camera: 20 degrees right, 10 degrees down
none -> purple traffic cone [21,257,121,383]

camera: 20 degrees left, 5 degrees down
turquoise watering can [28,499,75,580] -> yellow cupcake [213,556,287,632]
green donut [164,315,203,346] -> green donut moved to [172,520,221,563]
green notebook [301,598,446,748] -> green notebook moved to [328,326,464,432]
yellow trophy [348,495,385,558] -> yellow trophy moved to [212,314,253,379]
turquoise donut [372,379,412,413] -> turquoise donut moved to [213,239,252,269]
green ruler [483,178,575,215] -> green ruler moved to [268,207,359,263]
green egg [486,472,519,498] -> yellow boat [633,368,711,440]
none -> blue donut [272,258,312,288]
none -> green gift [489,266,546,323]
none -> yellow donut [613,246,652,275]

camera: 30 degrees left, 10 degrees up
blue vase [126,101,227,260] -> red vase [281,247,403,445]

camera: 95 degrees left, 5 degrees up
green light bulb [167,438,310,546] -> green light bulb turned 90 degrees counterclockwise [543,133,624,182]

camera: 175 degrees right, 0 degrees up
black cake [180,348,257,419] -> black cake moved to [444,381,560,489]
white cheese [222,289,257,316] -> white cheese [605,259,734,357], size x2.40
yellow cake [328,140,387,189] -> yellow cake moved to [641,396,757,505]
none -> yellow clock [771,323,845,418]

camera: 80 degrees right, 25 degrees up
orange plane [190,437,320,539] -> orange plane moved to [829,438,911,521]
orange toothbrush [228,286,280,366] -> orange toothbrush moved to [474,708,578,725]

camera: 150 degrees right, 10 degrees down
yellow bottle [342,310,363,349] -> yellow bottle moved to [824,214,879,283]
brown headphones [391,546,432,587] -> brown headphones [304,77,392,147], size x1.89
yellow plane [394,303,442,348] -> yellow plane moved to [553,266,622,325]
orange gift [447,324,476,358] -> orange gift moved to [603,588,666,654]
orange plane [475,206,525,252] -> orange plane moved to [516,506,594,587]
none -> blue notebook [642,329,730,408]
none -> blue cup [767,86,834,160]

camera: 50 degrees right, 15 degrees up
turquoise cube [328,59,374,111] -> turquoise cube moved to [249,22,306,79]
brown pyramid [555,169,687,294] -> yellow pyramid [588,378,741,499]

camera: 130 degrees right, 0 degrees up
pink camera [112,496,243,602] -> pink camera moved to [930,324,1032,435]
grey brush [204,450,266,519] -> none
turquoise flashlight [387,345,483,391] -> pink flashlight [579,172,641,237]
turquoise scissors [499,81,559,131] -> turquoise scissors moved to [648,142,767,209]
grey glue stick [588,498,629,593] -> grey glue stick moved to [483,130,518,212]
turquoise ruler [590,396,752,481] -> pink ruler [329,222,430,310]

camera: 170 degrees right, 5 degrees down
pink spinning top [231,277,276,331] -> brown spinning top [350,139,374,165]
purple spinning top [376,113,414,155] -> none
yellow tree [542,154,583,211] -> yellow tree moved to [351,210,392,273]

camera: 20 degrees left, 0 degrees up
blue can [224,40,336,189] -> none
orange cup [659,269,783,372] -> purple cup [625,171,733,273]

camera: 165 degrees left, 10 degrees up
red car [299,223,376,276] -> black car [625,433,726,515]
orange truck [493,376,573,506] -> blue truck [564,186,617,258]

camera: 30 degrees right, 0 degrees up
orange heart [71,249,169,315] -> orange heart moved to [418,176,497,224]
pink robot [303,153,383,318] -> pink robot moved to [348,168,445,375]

■ Task brief:
What is the number of lines in the data above that include the word "grey"? Answer with that number only.

■ Reply:
2